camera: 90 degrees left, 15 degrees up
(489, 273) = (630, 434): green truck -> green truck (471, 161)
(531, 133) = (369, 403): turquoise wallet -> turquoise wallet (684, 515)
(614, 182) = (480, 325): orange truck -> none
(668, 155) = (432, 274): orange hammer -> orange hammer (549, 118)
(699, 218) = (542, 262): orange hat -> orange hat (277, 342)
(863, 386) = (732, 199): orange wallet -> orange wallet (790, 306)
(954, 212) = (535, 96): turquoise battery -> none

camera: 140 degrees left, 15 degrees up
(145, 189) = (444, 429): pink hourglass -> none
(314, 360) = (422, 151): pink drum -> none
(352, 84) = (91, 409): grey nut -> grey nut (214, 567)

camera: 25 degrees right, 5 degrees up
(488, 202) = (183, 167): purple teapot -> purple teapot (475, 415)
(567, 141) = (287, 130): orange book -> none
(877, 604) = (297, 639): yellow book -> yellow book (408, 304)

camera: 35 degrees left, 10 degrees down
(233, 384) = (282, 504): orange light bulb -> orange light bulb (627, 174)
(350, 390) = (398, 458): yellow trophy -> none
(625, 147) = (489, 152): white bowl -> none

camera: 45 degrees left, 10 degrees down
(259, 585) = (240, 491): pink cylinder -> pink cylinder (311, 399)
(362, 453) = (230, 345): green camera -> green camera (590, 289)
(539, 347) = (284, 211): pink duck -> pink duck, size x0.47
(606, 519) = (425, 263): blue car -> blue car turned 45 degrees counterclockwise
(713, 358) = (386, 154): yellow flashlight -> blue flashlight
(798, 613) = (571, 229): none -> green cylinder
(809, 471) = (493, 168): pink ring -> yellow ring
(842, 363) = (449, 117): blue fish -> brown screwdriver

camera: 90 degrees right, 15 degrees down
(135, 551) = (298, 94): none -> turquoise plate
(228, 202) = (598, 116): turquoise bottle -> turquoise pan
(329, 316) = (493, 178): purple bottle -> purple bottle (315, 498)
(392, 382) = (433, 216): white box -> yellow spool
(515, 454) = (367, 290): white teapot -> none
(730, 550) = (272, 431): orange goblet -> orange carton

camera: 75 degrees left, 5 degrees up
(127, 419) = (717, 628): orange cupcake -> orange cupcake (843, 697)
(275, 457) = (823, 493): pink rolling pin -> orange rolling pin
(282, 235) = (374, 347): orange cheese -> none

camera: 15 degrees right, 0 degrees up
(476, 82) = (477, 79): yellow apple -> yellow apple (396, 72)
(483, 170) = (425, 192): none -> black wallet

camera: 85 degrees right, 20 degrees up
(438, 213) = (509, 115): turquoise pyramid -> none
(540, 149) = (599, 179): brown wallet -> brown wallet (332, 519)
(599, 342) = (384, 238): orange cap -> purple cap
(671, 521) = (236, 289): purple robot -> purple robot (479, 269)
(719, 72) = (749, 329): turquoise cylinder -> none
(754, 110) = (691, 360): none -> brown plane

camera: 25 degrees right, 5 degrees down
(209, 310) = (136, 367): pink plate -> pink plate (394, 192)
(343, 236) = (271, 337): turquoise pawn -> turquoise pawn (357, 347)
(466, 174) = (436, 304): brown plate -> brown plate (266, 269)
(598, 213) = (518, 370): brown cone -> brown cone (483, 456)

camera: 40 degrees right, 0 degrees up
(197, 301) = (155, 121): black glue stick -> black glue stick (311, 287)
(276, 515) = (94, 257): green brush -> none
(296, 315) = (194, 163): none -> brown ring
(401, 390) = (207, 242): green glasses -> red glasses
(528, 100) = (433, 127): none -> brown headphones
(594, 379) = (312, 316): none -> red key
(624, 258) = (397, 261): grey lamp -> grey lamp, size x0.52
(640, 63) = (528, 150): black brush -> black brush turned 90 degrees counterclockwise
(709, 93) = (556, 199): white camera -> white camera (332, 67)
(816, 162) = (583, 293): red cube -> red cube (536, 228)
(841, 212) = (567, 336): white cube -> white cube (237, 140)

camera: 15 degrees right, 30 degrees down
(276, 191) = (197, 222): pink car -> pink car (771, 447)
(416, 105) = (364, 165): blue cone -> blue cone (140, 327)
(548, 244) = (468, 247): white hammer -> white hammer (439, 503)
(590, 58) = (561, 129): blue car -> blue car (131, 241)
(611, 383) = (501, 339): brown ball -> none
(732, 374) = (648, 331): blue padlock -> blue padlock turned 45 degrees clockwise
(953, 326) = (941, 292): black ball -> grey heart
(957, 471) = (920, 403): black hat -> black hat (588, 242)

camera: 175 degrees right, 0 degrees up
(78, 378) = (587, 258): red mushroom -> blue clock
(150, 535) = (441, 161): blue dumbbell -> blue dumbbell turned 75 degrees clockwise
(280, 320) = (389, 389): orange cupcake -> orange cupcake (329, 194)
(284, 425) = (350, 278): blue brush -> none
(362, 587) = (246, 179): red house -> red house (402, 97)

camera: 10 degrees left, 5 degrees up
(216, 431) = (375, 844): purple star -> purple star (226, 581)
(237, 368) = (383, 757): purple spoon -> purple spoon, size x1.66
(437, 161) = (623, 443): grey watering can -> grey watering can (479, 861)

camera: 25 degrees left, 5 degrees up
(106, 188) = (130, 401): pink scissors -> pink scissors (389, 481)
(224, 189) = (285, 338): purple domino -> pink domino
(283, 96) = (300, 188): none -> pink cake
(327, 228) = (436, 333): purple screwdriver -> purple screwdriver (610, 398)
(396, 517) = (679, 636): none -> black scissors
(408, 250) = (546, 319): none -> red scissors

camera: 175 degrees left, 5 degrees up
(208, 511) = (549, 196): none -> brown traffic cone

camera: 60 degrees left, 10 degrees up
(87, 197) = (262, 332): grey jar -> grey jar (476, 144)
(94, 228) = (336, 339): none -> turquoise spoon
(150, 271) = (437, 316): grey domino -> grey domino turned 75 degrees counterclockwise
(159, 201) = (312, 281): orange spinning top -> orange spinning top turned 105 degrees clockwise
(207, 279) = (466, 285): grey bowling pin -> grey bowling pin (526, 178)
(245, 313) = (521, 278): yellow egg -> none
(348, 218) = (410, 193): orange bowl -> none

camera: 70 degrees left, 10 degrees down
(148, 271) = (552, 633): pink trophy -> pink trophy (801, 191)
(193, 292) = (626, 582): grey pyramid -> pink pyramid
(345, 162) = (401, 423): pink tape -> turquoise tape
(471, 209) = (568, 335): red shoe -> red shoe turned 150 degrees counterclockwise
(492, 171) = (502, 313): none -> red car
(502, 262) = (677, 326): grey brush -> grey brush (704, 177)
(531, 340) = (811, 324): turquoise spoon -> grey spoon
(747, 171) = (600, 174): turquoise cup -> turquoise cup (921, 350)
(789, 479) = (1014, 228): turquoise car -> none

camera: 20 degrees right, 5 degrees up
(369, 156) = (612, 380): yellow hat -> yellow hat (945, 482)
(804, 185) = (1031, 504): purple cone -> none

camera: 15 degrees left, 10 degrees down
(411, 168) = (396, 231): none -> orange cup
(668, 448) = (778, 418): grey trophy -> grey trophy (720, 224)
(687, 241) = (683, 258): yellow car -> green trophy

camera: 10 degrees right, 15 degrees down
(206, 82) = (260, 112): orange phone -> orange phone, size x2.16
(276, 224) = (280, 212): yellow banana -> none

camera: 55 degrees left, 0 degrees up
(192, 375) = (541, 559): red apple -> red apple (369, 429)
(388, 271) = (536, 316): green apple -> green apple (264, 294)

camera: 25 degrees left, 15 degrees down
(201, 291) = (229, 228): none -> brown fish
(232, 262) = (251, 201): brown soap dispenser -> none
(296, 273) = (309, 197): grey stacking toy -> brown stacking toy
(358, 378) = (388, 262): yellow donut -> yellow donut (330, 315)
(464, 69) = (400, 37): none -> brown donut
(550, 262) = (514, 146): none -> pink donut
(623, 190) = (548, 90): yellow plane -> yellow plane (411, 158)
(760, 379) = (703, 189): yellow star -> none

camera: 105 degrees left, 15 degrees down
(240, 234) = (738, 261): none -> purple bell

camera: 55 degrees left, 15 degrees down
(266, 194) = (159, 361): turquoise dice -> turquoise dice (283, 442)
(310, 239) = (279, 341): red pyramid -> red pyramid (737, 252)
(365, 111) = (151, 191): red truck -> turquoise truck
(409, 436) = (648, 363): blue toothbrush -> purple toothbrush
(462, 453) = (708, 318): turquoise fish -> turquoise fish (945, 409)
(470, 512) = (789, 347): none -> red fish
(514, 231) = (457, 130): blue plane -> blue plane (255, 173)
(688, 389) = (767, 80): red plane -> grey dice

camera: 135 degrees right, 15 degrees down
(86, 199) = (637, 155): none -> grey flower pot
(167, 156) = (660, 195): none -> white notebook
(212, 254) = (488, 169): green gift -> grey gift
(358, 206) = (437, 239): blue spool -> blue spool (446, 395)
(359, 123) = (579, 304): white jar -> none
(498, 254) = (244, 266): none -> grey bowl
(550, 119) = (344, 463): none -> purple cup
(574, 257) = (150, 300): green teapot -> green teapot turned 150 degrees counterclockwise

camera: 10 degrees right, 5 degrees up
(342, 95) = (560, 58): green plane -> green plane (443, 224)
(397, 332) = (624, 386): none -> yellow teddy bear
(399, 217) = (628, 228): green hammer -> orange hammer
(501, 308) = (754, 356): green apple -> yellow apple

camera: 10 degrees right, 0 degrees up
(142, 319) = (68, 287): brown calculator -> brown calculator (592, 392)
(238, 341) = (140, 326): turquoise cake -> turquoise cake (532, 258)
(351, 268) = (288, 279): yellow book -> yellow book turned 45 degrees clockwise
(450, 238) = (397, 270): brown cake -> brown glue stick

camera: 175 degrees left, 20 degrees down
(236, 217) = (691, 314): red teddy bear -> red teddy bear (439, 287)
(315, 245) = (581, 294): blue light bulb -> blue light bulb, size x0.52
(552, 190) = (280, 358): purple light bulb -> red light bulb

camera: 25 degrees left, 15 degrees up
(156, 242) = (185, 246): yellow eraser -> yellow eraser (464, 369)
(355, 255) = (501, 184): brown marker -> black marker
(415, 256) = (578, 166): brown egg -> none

#### What the exercise asks:
Word for word, retype the lines from the one containing "(236, 217) = (691, 314): red" through the final line of the data, including both ends and nothing more.

#### The answer:
(236, 217) = (691, 314): red teddy bear -> red teddy bear (439, 287)
(315, 245) = (581, 294): blue light bulb -> blue light bulb, size x0.52
(552, 190) = (280, 358): purple light bulb -> red light bulb

camera: 25 degrees left, 15 degrees up
(156, 242) = (185, 246): yellow eraser -> yellow eraser (464, 369)
(355, 255) = (501, 184): brown marker -> black marker
(415, 256) = (578, 166): brown egg -> none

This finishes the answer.